**Dataset extract:**
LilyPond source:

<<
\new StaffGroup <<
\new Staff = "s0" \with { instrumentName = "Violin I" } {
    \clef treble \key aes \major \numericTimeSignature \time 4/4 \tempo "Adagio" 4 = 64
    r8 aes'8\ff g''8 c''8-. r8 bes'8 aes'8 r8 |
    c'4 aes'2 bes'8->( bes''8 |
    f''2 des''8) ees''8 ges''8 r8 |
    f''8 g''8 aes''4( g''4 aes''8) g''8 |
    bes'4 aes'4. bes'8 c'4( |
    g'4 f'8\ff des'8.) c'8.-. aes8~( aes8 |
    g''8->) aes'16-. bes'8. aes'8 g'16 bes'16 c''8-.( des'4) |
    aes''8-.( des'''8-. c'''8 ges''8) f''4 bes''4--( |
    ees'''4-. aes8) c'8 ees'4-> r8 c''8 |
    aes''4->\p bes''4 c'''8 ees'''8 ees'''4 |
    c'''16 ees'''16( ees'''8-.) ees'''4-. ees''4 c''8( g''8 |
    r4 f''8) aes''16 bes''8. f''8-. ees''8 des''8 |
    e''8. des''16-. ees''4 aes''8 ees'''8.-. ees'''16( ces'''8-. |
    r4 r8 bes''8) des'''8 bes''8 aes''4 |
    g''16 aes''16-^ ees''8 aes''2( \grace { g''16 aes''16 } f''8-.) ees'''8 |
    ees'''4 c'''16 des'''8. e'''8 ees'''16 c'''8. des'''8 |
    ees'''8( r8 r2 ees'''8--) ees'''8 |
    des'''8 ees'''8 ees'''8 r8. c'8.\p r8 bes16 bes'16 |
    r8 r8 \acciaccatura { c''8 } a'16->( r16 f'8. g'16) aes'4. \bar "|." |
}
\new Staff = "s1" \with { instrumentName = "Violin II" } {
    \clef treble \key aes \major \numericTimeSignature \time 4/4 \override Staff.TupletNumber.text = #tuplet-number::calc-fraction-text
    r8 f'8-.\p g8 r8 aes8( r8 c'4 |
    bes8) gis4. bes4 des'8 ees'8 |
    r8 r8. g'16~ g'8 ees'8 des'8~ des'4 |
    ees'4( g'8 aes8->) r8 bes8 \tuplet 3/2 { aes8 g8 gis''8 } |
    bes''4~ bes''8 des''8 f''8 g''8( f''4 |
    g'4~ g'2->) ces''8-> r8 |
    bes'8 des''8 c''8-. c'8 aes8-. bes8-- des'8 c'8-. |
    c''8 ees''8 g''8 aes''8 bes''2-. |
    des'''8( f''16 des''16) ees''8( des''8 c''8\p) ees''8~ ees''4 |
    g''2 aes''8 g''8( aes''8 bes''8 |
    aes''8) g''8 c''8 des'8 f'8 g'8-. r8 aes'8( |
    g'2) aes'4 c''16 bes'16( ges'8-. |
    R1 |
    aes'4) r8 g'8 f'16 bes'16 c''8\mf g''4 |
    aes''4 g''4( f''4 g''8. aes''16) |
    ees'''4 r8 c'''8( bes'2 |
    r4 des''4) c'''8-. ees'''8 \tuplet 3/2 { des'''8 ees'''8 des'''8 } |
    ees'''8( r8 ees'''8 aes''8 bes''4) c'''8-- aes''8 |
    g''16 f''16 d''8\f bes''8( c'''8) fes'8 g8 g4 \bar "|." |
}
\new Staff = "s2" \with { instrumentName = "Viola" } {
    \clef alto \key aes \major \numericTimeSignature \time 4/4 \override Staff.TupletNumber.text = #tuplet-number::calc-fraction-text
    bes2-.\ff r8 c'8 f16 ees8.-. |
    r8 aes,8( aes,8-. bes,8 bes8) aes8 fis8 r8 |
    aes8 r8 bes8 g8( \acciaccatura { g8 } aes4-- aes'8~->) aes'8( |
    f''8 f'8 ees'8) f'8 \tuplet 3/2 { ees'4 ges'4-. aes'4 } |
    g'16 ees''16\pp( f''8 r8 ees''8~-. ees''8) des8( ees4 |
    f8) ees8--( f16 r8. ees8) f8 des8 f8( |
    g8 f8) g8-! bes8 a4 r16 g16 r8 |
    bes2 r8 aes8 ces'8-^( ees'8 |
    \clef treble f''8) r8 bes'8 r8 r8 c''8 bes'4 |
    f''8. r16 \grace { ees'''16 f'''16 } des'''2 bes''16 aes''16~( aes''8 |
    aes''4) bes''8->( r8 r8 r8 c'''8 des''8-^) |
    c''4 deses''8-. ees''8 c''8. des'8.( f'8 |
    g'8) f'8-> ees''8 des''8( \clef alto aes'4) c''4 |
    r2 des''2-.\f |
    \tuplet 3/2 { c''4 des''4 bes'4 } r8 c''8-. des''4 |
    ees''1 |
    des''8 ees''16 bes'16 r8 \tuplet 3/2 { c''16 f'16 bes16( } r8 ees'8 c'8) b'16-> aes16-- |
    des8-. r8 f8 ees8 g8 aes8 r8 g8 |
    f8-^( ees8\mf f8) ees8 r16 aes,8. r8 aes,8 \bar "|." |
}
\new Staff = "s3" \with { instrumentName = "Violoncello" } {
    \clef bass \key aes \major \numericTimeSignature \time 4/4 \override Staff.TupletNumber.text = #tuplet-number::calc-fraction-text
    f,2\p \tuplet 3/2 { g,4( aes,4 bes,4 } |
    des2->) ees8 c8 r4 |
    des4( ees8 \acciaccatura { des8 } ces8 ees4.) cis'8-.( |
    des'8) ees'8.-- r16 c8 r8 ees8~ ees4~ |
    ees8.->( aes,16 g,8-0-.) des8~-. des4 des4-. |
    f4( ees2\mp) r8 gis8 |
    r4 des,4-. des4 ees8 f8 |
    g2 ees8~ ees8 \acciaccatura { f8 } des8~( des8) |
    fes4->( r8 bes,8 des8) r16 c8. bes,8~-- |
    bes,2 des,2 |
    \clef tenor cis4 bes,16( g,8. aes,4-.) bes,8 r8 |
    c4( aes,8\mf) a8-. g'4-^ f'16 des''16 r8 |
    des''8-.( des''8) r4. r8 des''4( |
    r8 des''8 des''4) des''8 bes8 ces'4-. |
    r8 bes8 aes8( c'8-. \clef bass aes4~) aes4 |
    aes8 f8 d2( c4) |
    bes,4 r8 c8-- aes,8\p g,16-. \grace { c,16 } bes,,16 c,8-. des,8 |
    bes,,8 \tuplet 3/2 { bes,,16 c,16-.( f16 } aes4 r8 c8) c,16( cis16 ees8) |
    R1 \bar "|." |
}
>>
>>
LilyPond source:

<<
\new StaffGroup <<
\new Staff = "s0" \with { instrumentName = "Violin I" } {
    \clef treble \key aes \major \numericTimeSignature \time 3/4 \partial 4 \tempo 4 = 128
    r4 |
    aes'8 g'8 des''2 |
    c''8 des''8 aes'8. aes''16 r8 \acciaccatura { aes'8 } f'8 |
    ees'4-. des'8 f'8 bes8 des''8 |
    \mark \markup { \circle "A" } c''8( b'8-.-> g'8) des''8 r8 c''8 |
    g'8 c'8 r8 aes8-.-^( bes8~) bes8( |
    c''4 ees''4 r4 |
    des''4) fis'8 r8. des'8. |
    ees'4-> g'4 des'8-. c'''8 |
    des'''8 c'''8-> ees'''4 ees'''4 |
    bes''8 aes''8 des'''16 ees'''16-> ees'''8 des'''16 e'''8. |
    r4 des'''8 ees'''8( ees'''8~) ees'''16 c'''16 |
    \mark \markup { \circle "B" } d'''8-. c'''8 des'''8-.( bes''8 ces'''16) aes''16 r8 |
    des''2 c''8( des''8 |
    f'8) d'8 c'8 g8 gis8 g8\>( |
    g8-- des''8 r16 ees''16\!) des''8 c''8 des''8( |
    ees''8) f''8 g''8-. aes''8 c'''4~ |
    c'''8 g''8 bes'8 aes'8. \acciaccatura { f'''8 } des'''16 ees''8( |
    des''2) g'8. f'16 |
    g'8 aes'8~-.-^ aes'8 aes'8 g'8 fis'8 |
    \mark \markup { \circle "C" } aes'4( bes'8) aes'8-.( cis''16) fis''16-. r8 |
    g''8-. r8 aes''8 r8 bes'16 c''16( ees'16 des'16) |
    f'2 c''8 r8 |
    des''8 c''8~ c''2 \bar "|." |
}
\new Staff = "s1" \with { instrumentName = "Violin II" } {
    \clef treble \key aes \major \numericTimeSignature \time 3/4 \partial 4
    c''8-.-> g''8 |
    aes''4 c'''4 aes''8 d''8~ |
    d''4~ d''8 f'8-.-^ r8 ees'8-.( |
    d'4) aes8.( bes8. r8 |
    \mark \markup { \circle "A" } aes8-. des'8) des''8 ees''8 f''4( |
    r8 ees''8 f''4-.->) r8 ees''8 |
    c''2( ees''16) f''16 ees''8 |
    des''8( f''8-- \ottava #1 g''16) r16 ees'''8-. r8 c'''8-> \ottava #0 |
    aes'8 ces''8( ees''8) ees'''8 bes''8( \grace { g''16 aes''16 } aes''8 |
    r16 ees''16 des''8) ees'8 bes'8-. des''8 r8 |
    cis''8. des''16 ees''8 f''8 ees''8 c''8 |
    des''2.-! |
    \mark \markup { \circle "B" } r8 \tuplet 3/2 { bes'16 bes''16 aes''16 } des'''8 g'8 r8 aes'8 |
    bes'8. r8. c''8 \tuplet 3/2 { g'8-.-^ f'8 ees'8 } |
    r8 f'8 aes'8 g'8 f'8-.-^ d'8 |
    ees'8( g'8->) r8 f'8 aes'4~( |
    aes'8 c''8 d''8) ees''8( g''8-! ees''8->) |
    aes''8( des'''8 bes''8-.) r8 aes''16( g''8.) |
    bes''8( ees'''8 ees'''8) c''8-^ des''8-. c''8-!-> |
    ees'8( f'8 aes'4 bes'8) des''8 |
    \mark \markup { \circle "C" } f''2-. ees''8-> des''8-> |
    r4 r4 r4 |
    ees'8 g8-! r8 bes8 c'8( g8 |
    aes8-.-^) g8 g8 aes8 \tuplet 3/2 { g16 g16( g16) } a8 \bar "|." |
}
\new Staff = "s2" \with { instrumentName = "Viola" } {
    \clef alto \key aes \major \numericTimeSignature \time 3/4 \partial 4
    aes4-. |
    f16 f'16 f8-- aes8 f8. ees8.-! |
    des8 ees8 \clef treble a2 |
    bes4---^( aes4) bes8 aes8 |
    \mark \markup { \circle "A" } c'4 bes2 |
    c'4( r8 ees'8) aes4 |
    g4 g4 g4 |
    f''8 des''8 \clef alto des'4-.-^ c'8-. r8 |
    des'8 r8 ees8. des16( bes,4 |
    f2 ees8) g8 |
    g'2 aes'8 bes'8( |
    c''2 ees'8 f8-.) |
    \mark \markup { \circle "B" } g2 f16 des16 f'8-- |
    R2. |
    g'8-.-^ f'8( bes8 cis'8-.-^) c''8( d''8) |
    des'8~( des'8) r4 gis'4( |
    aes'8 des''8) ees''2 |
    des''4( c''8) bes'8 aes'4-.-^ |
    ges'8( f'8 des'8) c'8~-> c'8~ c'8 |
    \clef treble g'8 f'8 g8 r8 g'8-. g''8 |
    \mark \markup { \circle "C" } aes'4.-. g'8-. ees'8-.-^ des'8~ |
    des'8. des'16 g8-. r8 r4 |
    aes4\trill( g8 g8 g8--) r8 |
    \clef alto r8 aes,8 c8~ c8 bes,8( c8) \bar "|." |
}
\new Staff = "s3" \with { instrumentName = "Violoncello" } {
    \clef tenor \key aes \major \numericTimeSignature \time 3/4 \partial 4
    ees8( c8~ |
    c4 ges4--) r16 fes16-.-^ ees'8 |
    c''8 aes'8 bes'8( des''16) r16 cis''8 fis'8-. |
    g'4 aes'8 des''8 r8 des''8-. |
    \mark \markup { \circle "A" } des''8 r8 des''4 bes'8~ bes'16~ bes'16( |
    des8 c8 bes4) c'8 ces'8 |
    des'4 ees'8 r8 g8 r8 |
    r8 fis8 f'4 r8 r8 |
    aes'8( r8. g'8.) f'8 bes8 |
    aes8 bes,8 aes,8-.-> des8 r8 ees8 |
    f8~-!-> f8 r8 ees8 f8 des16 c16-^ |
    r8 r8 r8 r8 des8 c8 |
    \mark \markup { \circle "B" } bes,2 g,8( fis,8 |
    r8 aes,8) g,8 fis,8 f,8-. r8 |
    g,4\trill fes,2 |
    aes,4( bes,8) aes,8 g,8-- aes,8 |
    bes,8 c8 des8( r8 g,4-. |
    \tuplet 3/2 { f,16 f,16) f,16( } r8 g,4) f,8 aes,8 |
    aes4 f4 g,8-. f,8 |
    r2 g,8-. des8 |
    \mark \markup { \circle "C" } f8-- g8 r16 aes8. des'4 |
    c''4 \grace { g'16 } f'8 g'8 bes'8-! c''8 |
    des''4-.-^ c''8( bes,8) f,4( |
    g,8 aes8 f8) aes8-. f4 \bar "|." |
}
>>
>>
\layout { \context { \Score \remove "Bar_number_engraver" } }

**Task to carry out:**
Please list every line in the records that contains the string "override". Case counts.

**Answer to this problem:**
    \clef treble \key aes \major \numericTimeSignature \time 4/4 \override Staff.TupletNumber.text = #tuplet-number::calc-fraction-text
    \clef alto \key aes \major \numericTimeSignature \time 4/4 \override Staff.TupletNumber.text = #tuplet-number::calc-fraction-text
    \clef bass \key aes \major \numericTimeSignature \time 4/4 \override Staff.TupletNumber.text = #tuplet-number::calc-fraction-text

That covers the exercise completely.